TASK ITEM:
Word for word, restate the lines of the data below between those holding "PIXELS2: WS2812B -> none" and "PIR pin VCC: none -> VIN", inclusive; pictures do not belong in the copy.

*** DATA EXTRACTS Section Begins ***

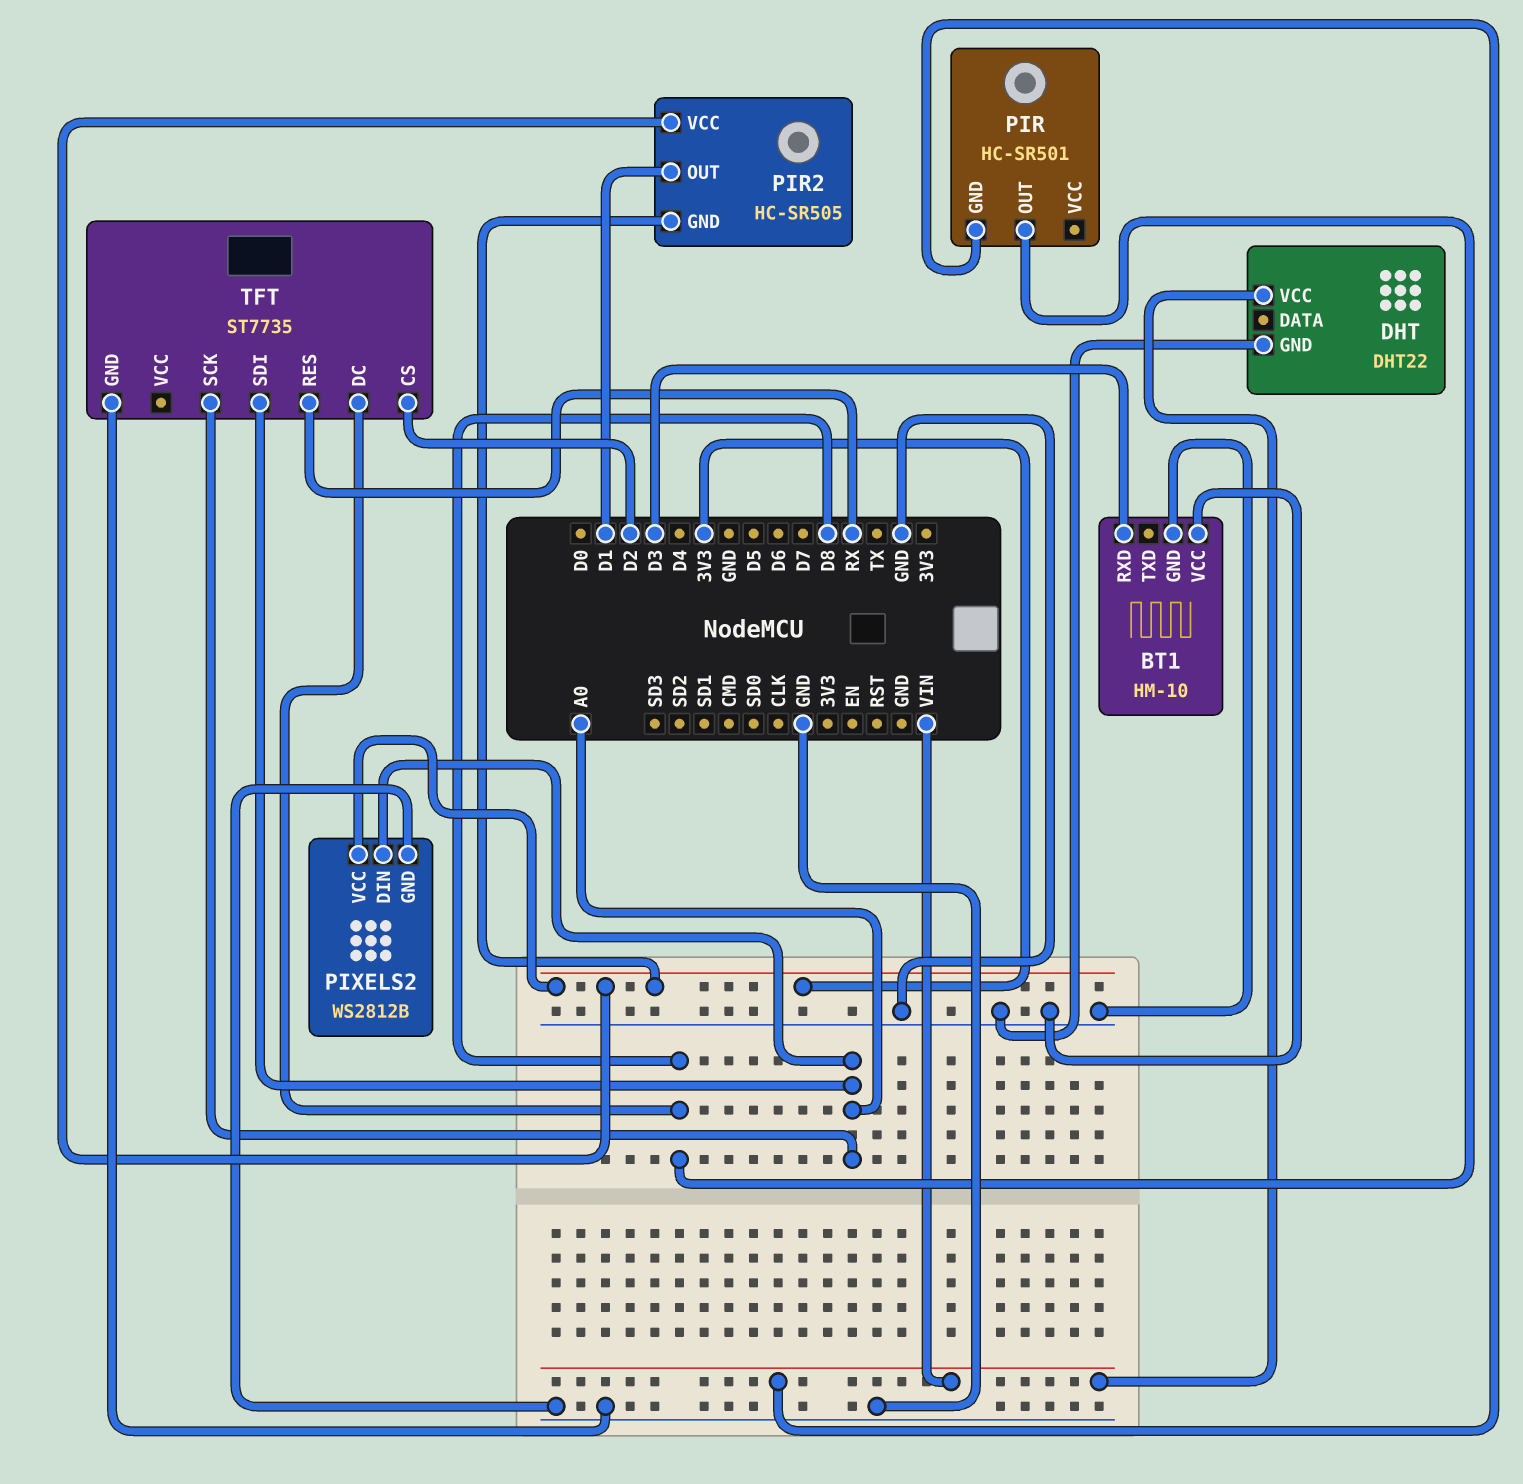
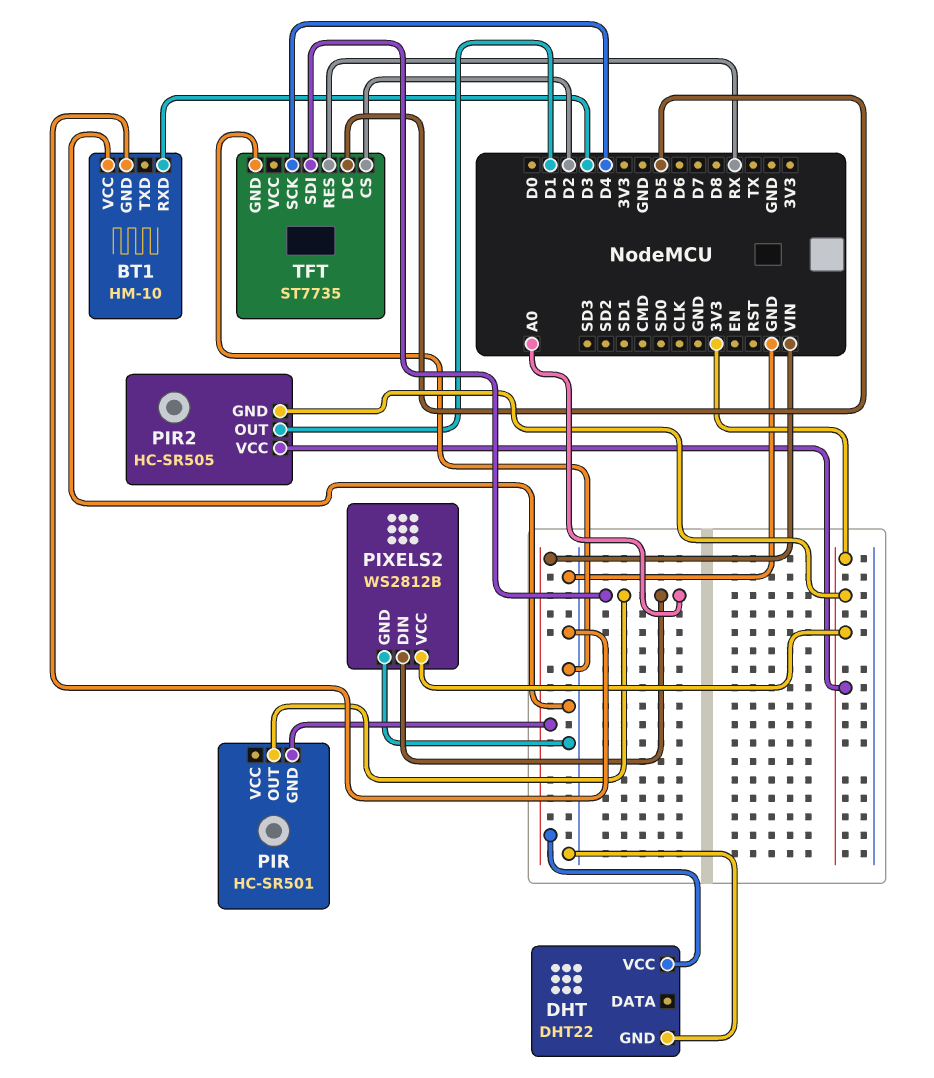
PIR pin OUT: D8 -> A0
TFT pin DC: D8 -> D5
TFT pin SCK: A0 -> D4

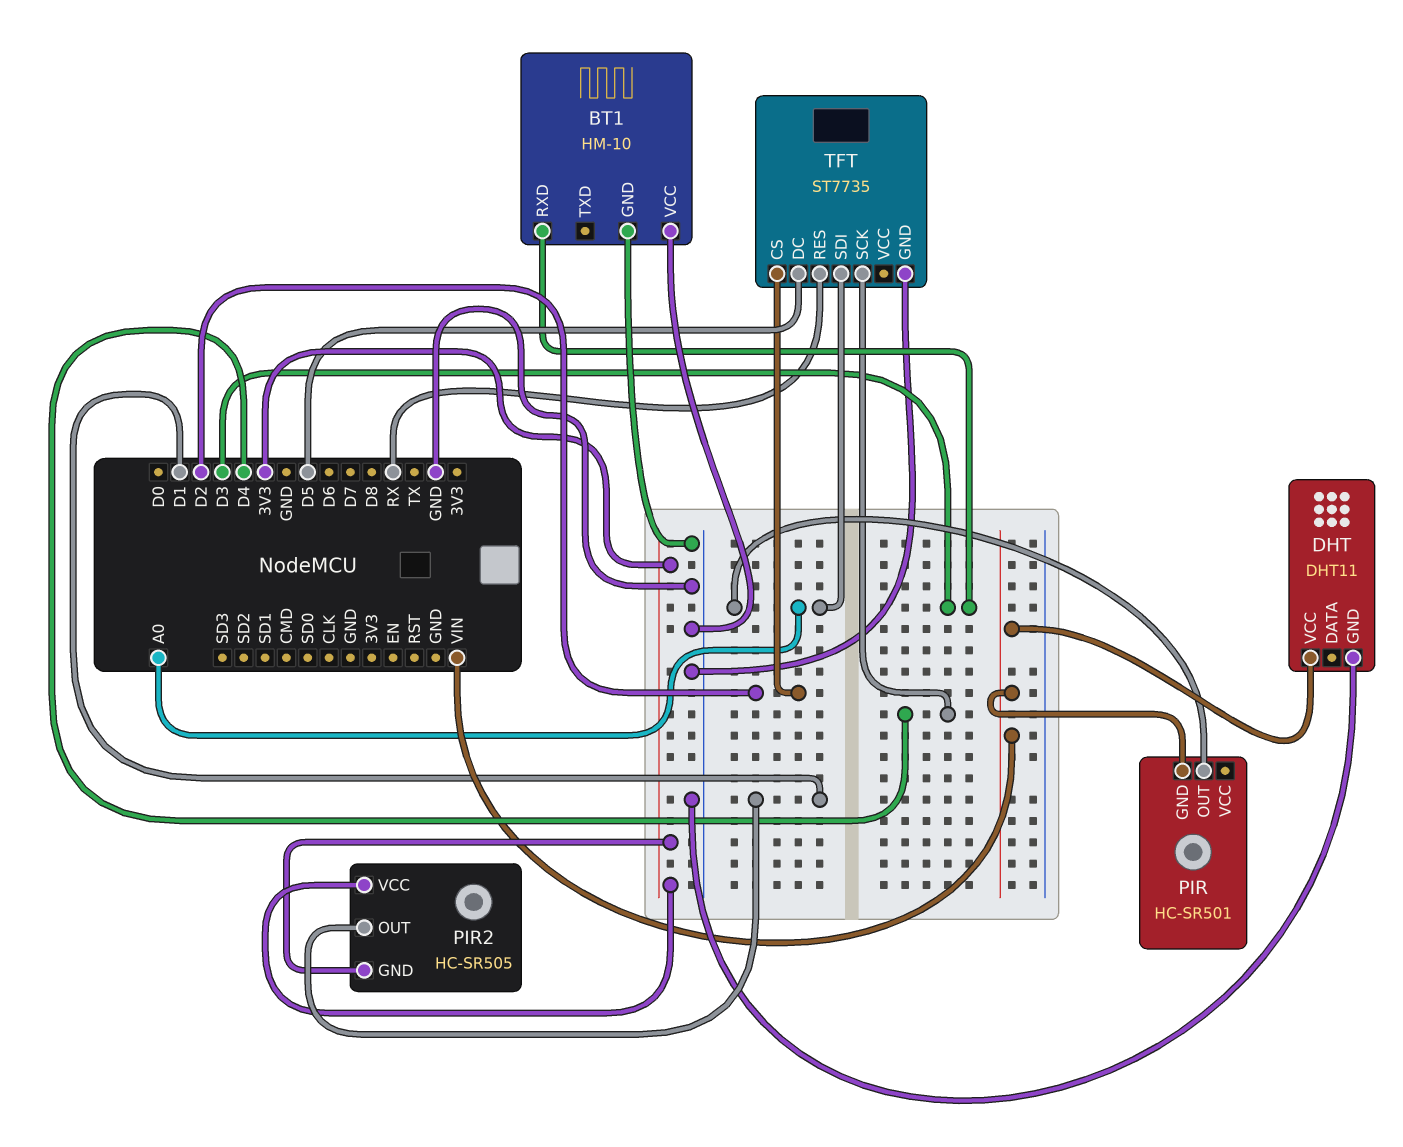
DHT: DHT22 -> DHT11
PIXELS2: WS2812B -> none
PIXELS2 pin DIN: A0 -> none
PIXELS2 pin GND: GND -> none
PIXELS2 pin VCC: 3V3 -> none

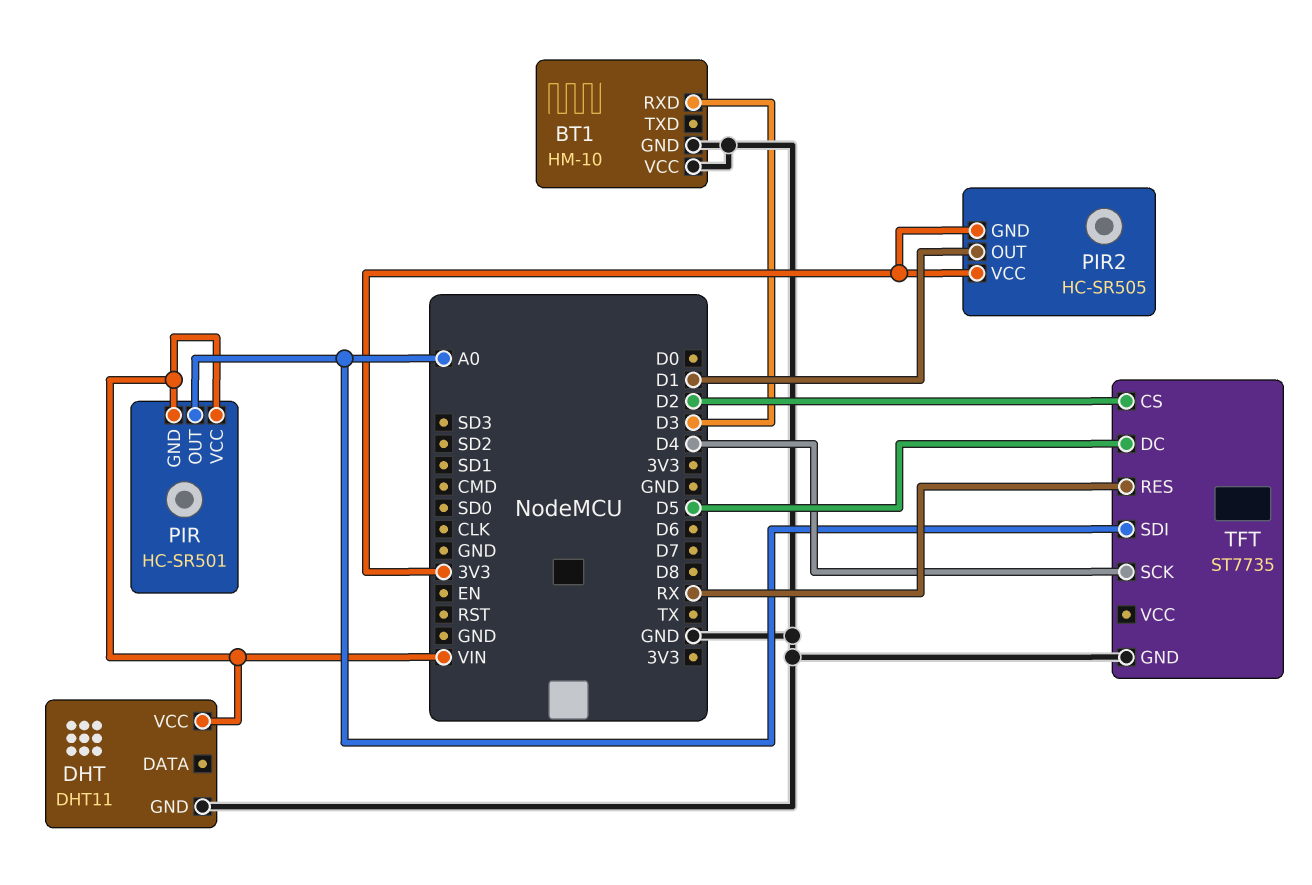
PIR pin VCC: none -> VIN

*** DATA EXTRACTS Section Ends ***
*** DATA EXTRACTS Section Begins ***

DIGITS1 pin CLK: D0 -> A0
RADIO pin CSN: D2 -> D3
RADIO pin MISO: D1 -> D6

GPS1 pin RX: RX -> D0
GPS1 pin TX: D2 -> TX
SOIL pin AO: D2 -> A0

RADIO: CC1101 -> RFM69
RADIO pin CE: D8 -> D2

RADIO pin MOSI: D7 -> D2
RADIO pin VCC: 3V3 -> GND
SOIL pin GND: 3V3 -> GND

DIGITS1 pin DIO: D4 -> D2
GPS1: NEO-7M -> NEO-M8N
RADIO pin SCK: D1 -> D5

*** DATA EXTRACTS Section Ends ***
*** DATA EXTRACTS Section Begins ***

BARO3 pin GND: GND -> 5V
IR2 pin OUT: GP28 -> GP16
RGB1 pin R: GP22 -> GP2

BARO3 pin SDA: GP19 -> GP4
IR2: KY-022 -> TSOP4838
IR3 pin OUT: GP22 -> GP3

*** DATA EXTRACTS Section Ends ***

RESULT OF THE TASK:
PIXELS2: WS2812B -> none
PIXELS2 pin DIN: A0 -> none
PIXELS2 pin GND: GND -> none
PIXELS2 pin VCC: 3V3 -> none

PIR pin VCC: none -> VIN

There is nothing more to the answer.